**YOUR INSTRUCTIONS:** In the following material, identify every line holding the string "green" and return it.

**INPUT MATERIAL:**
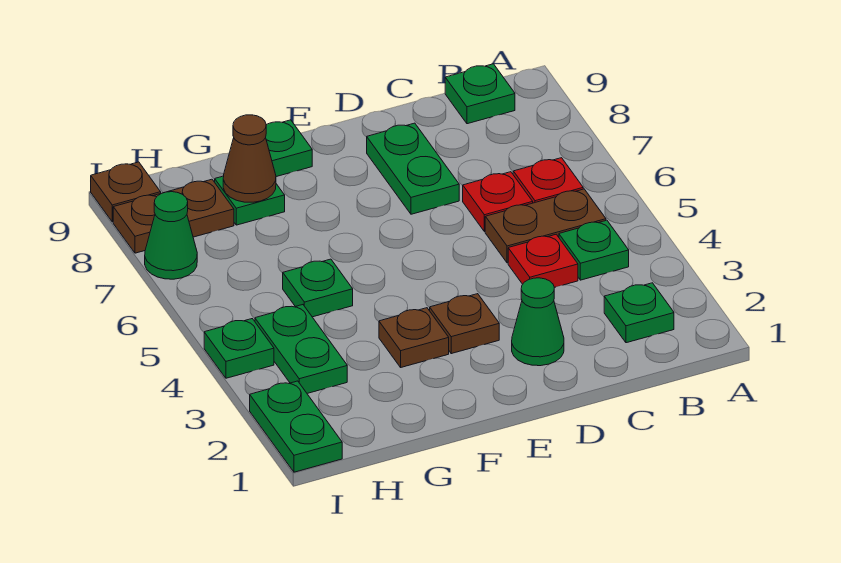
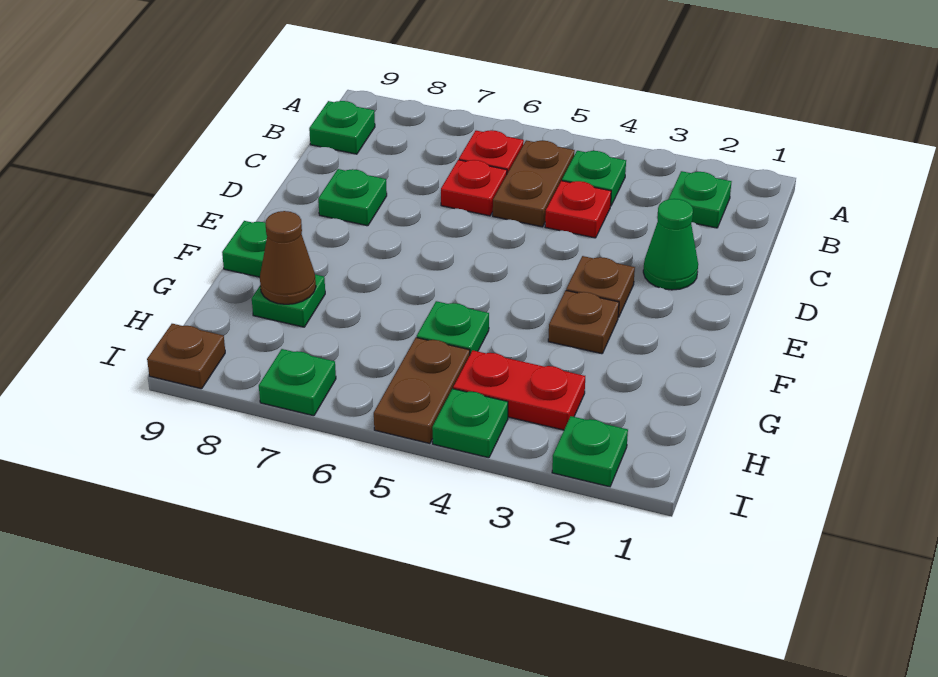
green plate D7:D8 level 1 -> green plate D8 level 1
green plate H3:H4 level 1 -> red plate H3:H4 level 1
brown plate H8:I8 level 1 -> brown plate H5:I5 level 1
green plate I1:I2 level 1 -> green plate I2 level 1
green cone I7 level 1 -> green plate I7 level 1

**RESULT:**
green plate D7:D8 level 1 -> green plate D8 level 1
green plate H3:H4 level 1 -> red plate H3:H4 level 1
green plate I1:I2 level 1 -> green plate I2 level 1
green cone I7 level 1 -> green plate I7 level 1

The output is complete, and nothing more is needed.